◆ **Records provided**:
· · ·

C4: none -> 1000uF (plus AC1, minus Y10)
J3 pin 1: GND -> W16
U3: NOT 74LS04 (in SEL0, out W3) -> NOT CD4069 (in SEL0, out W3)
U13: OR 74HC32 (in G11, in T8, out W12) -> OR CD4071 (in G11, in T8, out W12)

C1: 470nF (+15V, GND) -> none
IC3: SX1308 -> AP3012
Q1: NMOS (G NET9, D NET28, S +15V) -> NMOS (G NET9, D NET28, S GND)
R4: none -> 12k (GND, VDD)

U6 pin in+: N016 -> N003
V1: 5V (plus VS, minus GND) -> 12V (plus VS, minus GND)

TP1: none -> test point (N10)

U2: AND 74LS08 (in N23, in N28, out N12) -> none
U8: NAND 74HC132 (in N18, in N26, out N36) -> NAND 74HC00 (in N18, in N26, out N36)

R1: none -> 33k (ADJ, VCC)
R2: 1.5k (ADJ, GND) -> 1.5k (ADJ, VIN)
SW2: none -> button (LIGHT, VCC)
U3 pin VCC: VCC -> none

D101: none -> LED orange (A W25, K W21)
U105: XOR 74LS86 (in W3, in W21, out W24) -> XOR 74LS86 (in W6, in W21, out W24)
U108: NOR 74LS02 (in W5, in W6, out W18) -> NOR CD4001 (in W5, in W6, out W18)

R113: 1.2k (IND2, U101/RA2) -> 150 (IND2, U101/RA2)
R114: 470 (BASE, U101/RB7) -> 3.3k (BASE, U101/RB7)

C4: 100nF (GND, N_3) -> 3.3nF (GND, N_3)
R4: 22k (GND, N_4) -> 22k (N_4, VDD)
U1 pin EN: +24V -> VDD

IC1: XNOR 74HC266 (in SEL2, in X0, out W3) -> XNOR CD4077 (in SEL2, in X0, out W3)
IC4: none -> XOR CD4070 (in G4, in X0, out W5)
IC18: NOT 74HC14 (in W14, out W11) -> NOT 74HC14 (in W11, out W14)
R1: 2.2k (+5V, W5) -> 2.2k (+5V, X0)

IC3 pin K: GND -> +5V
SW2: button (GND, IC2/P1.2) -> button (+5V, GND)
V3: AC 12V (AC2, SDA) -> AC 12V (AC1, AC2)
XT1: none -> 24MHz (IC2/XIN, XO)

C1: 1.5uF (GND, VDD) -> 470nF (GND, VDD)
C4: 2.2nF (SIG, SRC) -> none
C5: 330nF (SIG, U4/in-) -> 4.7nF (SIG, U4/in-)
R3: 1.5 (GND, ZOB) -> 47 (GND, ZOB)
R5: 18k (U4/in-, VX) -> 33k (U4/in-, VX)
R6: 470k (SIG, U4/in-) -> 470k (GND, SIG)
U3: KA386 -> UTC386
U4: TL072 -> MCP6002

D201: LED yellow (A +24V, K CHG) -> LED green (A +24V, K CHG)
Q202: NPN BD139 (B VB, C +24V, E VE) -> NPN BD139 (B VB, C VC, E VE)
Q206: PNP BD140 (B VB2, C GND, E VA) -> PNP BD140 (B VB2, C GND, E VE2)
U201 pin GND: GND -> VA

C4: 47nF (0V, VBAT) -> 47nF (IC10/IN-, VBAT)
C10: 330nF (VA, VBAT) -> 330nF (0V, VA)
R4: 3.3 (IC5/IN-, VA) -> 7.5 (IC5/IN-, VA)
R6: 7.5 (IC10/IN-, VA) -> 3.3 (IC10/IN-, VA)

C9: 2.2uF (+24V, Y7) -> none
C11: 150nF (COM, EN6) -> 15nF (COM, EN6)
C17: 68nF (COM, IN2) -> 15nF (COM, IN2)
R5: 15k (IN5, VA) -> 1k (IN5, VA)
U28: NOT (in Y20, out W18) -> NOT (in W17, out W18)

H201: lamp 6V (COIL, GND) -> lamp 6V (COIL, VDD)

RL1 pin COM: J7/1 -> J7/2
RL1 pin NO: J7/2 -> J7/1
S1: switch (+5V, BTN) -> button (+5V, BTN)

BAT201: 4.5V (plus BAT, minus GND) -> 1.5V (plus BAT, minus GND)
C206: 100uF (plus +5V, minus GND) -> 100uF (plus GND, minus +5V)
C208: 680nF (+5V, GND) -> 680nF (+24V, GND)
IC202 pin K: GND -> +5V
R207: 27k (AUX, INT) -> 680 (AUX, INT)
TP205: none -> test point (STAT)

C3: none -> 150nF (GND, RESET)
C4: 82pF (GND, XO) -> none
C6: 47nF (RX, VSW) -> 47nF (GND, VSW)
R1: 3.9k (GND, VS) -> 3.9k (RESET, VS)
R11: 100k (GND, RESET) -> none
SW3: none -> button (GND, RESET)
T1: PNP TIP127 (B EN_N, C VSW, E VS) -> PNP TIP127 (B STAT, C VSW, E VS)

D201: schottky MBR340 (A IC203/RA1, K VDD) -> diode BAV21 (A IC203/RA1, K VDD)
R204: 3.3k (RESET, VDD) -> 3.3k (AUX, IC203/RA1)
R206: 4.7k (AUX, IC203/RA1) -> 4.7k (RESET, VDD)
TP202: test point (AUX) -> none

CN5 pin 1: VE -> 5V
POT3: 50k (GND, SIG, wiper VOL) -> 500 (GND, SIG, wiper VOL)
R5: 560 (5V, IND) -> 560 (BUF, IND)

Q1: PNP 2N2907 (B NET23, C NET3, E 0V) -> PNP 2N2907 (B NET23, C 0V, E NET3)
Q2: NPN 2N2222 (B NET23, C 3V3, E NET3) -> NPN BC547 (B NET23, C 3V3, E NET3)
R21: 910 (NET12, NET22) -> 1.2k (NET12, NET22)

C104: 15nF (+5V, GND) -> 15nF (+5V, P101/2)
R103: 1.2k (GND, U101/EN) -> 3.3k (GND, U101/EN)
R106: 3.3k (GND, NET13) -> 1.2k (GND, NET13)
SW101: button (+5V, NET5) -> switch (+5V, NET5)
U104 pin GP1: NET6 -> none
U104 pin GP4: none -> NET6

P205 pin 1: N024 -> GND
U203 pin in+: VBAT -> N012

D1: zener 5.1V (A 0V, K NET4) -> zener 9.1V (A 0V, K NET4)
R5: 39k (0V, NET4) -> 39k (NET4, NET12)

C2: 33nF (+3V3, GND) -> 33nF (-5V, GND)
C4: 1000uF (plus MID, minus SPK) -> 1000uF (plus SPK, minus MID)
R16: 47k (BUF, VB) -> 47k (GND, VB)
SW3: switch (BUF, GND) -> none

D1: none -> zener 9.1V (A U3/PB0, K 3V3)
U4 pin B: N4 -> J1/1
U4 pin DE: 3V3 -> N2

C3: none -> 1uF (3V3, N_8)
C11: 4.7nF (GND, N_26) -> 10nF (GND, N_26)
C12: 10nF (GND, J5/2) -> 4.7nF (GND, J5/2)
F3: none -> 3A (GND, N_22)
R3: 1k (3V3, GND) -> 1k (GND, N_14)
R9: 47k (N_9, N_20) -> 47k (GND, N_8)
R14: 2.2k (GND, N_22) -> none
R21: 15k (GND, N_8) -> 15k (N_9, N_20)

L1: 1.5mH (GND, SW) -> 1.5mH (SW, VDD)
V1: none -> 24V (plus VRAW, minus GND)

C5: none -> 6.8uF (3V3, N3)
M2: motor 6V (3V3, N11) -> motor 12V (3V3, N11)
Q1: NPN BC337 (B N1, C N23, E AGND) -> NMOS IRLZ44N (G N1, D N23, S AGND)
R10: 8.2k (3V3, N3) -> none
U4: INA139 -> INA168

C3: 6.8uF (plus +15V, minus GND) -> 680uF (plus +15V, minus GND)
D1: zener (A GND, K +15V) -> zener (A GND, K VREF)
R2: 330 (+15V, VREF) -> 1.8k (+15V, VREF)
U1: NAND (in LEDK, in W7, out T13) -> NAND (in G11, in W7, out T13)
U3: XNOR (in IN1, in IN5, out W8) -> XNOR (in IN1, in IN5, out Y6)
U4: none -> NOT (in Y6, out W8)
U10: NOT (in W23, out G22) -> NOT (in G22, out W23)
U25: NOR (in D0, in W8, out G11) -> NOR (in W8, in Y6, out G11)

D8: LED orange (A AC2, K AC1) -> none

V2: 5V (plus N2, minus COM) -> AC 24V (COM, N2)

· · ·

◆ **Task to complete**: Line by line, check the data above for the word "test" and state how many lines contain it. Give only the number.

◆ **Exercise result**: 3